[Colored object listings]
-- Opening Marker --

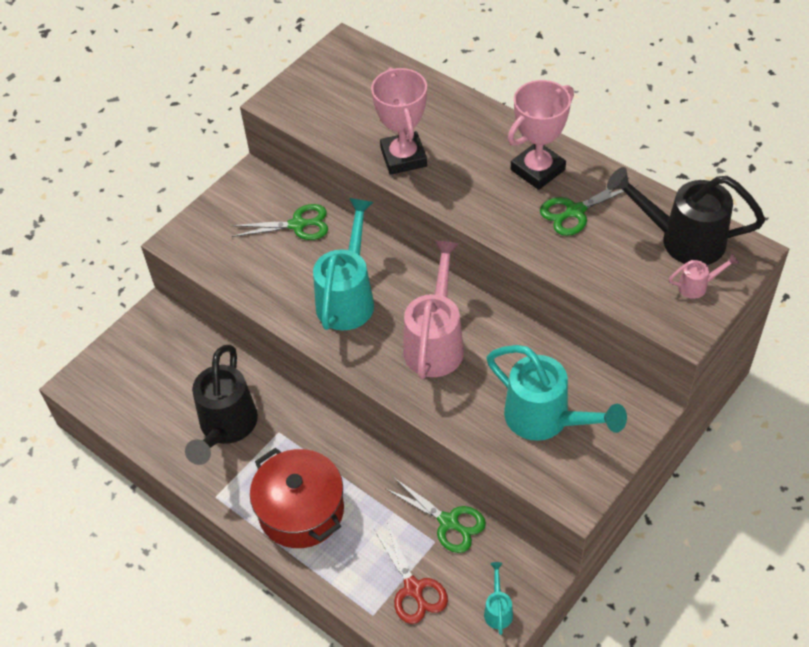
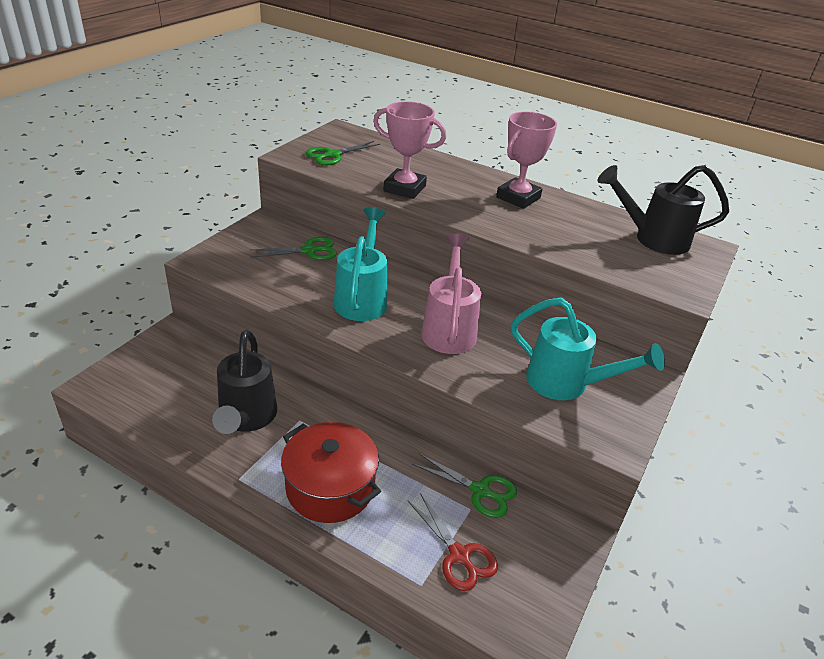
camera: 15 degrees left, 15 degrees down
(403, 157) = (404, 188): pink trophy -> pink trophy turned 45 degrees counterclockwise
(498, 609) = (550, 570): turquoise watering can -> none
(575, 211) = (559, 221): green scissors -> green scissors (333, 155)
(697, 286) = (680, 267): pink watering can -> none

-- Closing Marker --

What to work on: The pictures should be dropped, and every line above should be set down again exactly.

Response box:
camera: 15 degrees left, 15 degrees down
(403, 157) = (404, 188): pink trophy -> pink trophy turned 45 degrees counterclockwise
(498, 609) = (550, 570): turquoise watering can -> none
(575, 211) = (559, 221): green scissors -> green scissors (333, 155)
(697, 286) = (680, 267): pink watering can -> none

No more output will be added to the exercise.